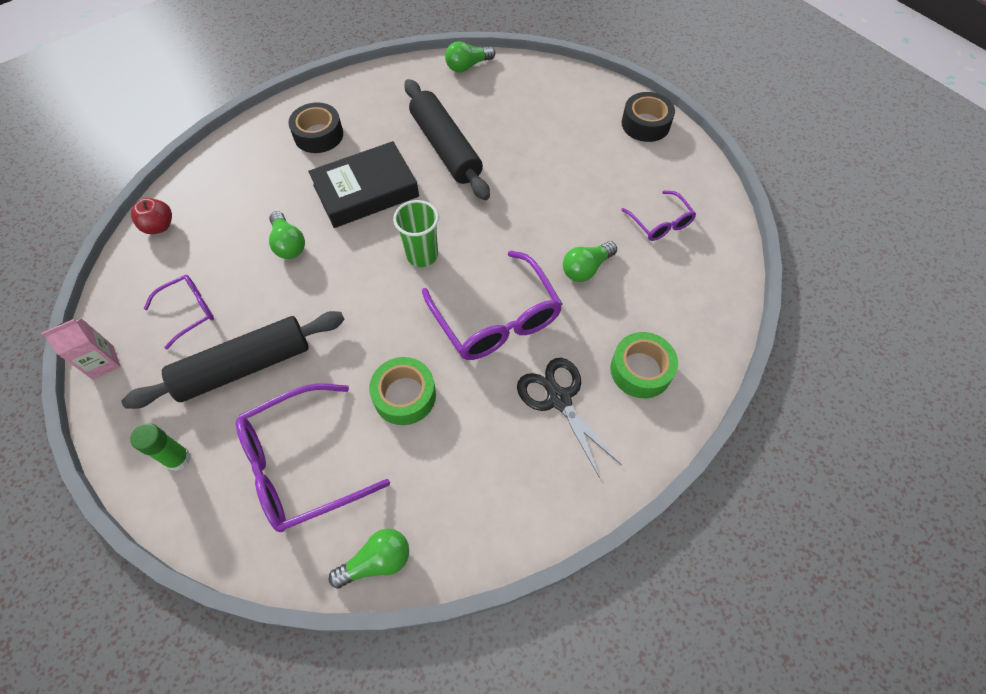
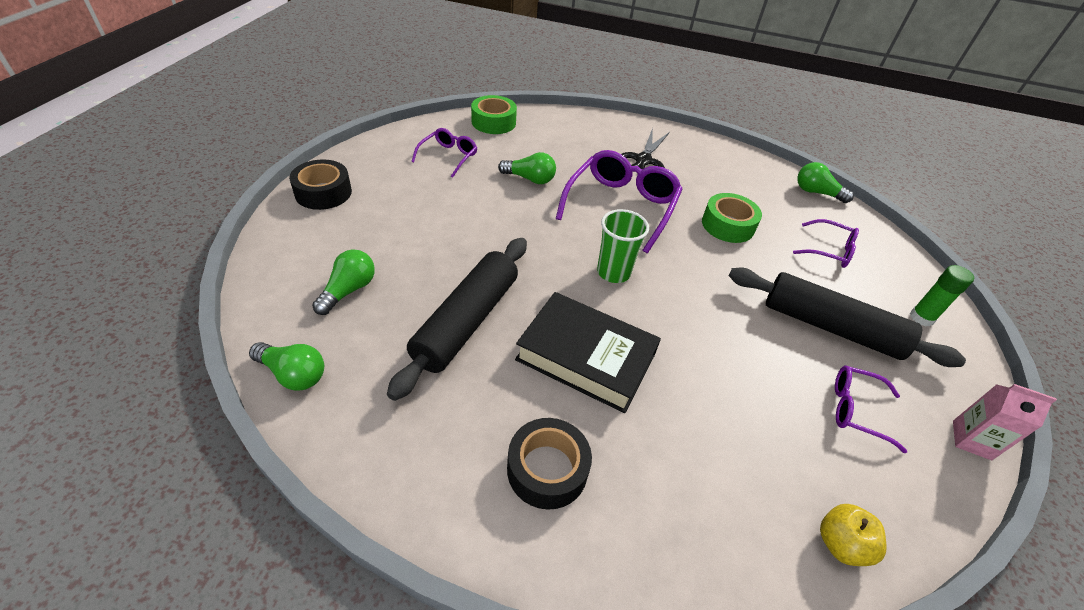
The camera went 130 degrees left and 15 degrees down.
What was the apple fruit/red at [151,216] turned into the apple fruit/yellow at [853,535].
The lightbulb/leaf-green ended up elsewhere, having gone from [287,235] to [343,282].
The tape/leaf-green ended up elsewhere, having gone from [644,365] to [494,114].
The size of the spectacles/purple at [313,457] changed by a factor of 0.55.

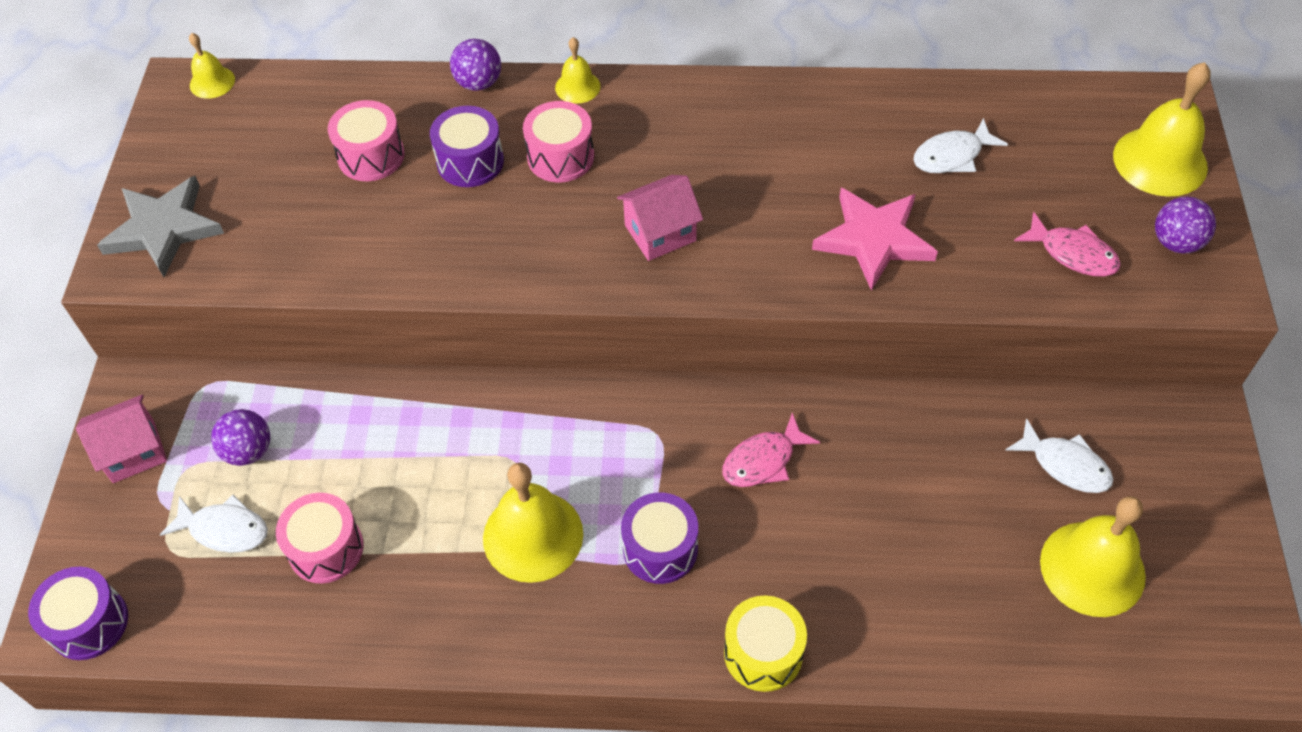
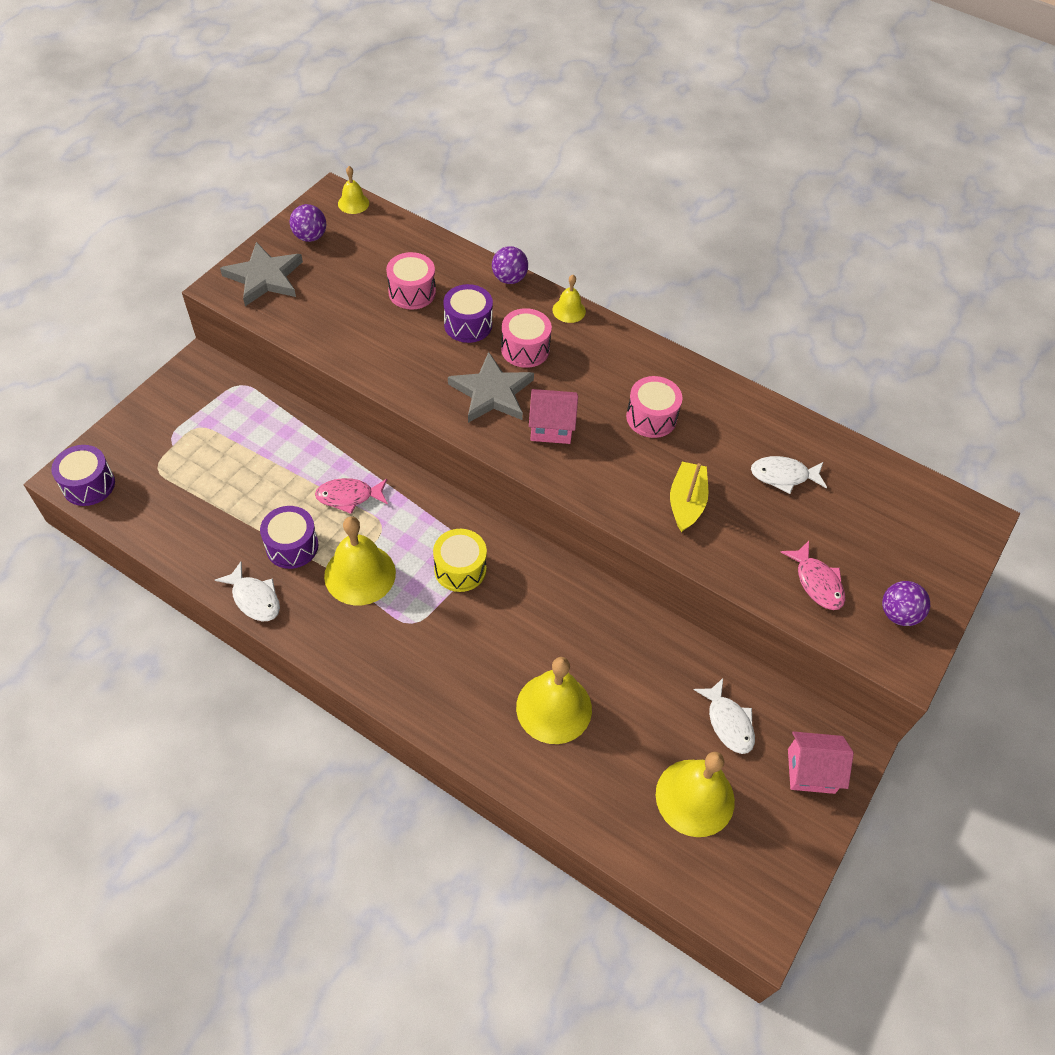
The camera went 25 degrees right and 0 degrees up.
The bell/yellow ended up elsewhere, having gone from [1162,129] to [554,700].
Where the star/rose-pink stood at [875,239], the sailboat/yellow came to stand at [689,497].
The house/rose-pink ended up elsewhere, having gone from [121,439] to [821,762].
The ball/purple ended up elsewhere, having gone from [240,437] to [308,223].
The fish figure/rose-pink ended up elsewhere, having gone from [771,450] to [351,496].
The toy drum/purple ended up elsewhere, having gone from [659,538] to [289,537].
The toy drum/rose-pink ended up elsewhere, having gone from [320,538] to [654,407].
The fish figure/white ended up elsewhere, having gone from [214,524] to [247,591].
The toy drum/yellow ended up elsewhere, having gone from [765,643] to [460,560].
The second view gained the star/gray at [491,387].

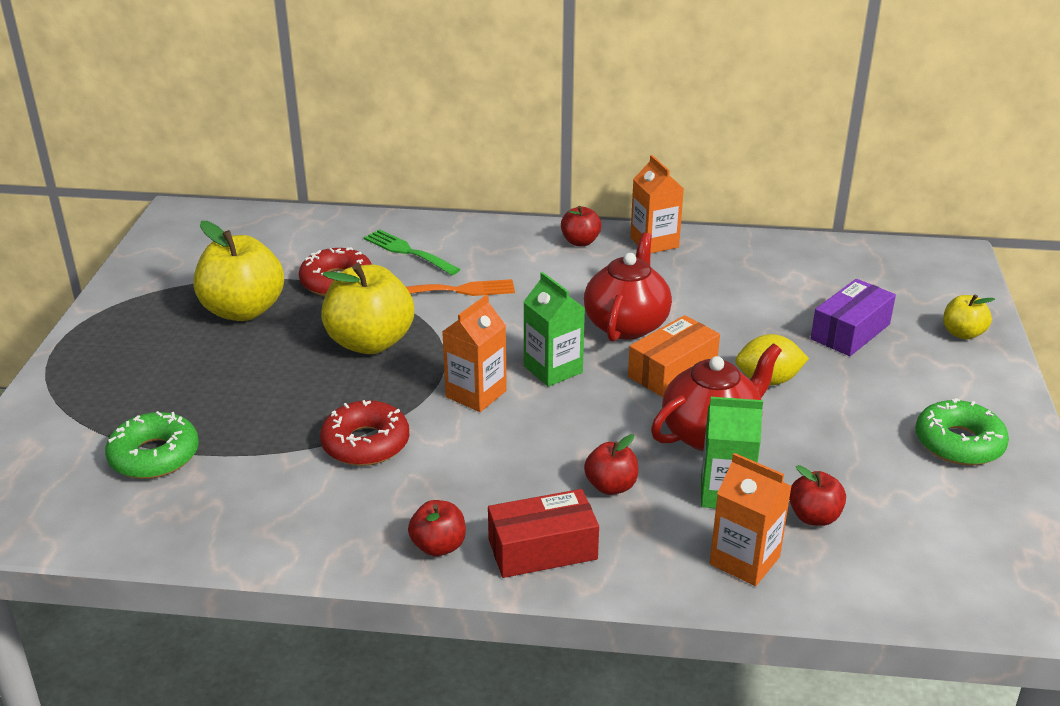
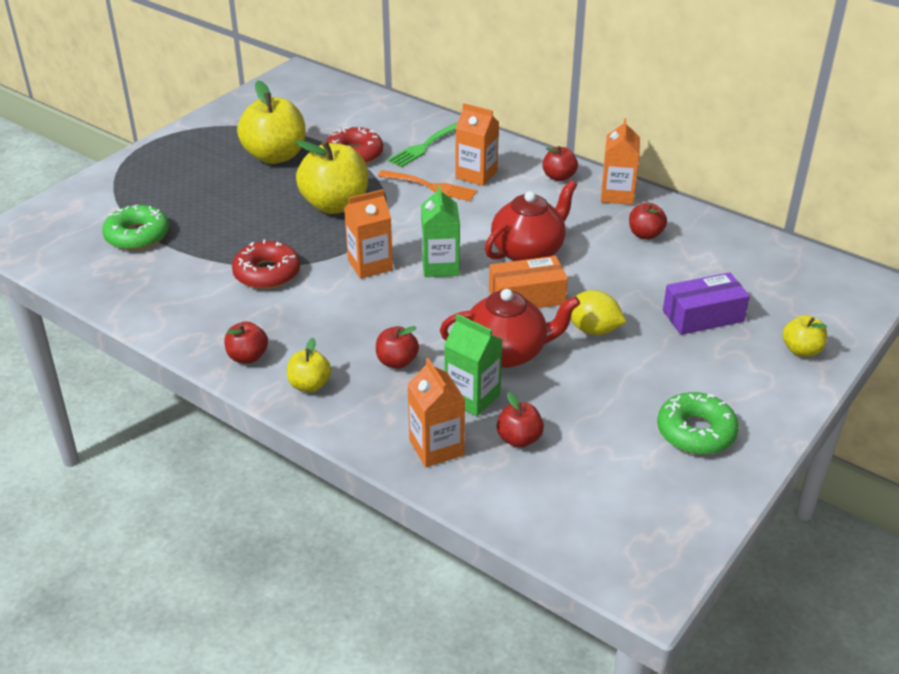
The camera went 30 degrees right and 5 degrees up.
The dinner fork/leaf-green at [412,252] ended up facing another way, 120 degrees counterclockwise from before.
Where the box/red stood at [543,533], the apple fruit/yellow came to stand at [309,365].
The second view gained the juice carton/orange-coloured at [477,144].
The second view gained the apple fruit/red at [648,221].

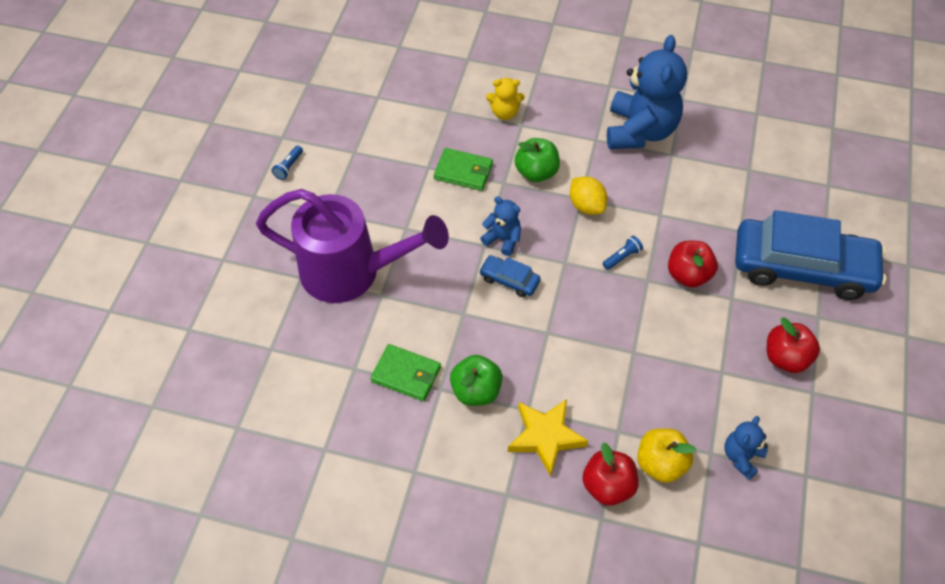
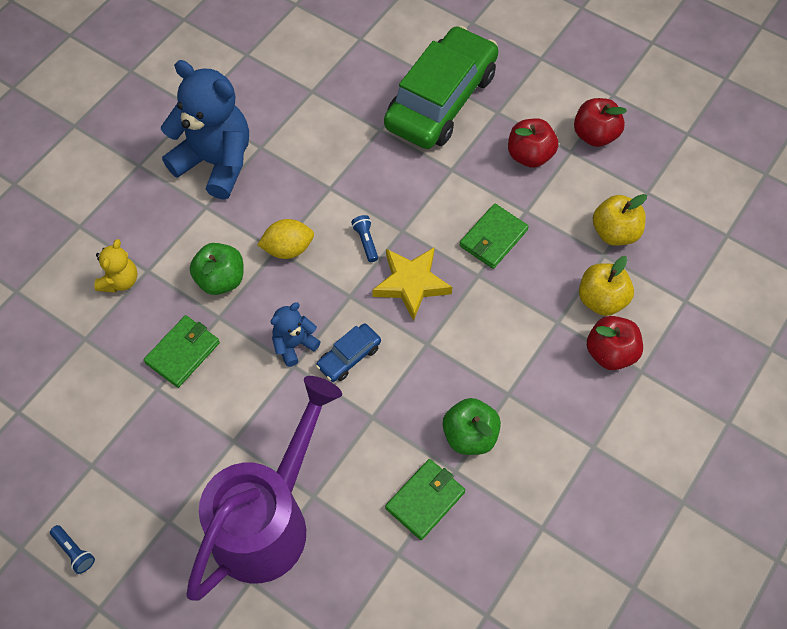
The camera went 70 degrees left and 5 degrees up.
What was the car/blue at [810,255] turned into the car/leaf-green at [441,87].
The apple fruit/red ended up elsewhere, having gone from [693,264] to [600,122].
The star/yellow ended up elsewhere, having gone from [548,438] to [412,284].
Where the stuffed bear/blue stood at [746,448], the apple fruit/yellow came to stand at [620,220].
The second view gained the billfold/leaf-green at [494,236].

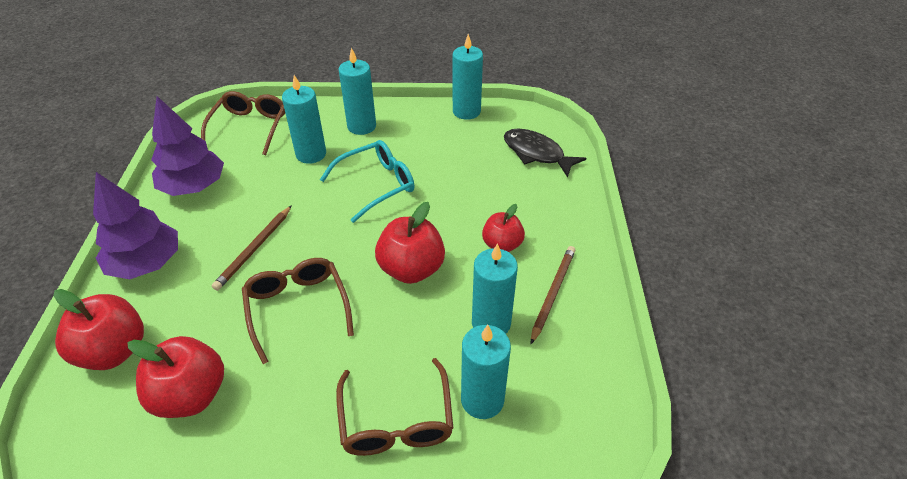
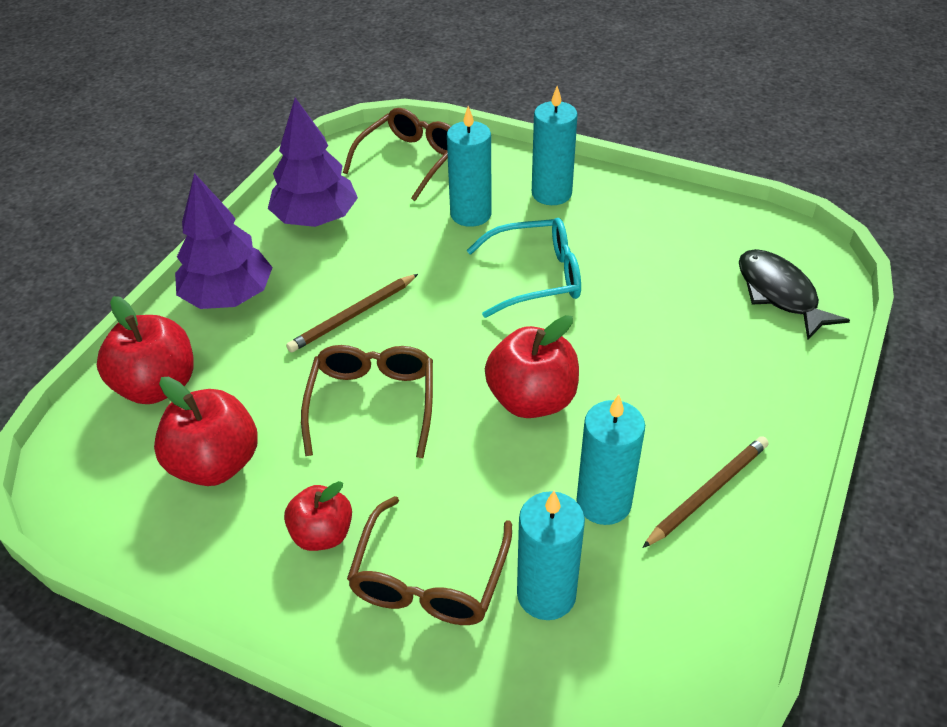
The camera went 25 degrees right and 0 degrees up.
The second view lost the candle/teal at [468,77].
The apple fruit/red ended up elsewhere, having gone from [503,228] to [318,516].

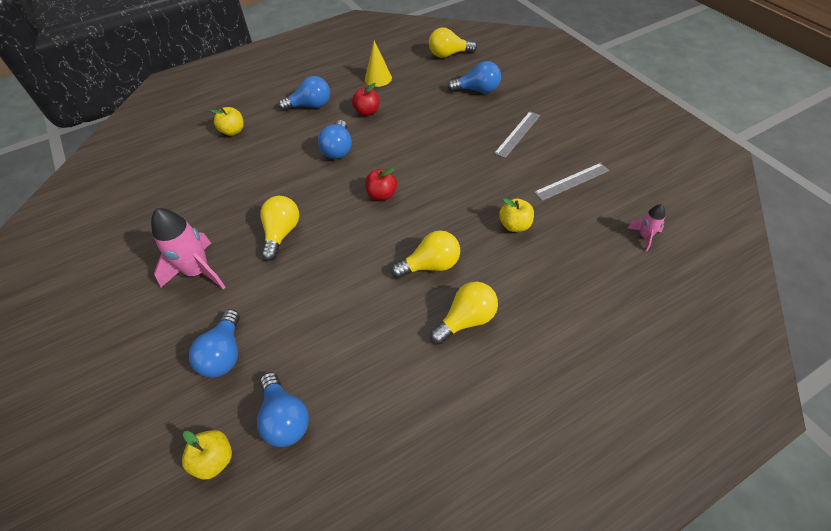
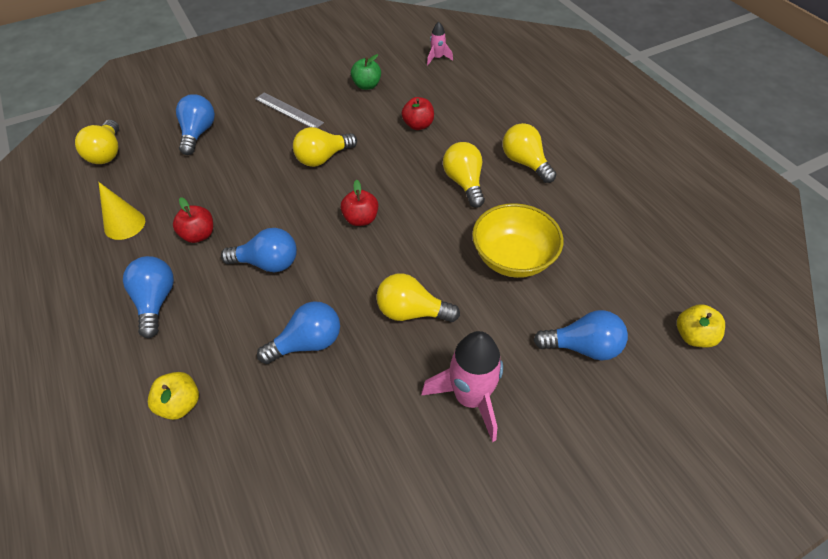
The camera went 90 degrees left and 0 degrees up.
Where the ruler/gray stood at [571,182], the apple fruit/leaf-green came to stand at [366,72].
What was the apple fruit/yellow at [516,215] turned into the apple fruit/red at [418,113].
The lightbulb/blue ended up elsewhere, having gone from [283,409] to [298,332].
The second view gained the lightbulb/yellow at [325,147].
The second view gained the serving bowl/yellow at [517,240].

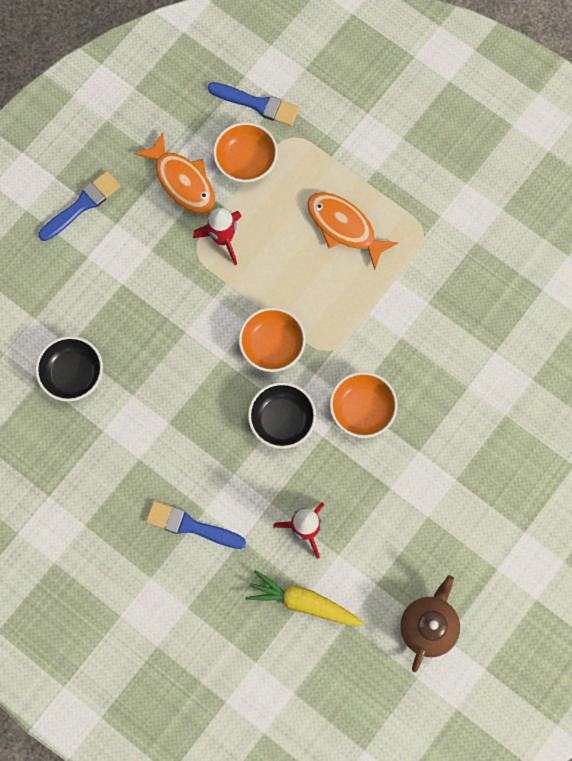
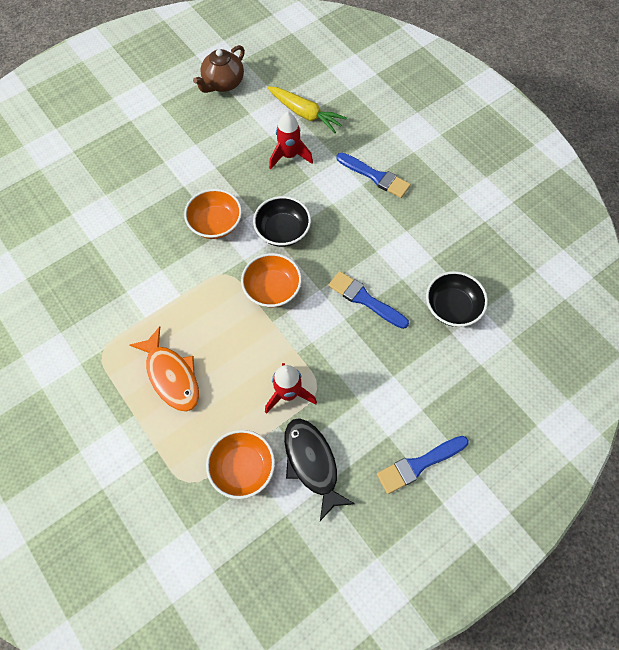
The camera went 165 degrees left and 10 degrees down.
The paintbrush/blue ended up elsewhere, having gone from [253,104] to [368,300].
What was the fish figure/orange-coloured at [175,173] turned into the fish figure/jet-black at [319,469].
▬▬▬▬▬▬
#### What you have to do
The lines running from the beginning of the listing above through the line that holds "The tape/leaf-green ended" are to be duplicated exactly, both ends kept, pictures omitted.

#### Result
The camera went 130 degrees left and 15 degrees down.
What was the apple fruit/red at [151,216] turned into the apple fruit/yellow at [853,535].
The lightbulb/leaf-green ended up elsewhere, having gone from [287,235] to [343,282].
The tape/leaf-green ended up elsewhere, having gone from [644,365] to [494,114].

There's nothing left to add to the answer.